Action item =>
Each line from the one containing "(347, 364) = (276, 392): none -> yellow car" through the end of the data must be retyped exactly, and no other line.

(Stored items from a collection)
········

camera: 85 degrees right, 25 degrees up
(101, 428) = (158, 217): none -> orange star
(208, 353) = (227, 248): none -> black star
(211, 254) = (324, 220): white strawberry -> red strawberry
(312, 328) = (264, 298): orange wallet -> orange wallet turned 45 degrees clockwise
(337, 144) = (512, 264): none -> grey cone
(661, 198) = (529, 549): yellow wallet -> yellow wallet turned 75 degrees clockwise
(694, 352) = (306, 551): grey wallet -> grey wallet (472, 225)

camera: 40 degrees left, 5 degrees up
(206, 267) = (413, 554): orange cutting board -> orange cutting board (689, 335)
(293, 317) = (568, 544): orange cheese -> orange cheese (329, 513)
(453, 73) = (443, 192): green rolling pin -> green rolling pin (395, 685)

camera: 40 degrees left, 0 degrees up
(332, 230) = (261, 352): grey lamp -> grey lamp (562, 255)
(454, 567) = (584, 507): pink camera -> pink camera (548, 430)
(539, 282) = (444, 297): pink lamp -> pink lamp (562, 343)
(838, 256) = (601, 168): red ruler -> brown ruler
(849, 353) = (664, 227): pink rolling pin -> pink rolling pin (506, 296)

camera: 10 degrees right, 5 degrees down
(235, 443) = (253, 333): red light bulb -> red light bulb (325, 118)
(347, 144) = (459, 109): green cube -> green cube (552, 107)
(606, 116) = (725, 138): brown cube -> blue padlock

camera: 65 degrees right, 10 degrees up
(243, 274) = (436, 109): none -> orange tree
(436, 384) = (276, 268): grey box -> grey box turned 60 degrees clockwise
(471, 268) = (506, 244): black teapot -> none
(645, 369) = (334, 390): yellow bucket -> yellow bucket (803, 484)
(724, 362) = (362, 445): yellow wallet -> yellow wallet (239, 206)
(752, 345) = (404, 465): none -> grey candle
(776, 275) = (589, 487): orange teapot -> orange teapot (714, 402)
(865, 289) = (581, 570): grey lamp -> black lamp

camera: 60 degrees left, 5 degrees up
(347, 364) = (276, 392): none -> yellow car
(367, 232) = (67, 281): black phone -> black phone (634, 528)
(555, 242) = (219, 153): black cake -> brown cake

········

Result for this task =>
(347, 364) = (276, 392): none -> yellow car
(367, 232) = (67, 281): black phone -> black phone (634, 528)
(555, 242) = (219, 153): black cake -> brown cake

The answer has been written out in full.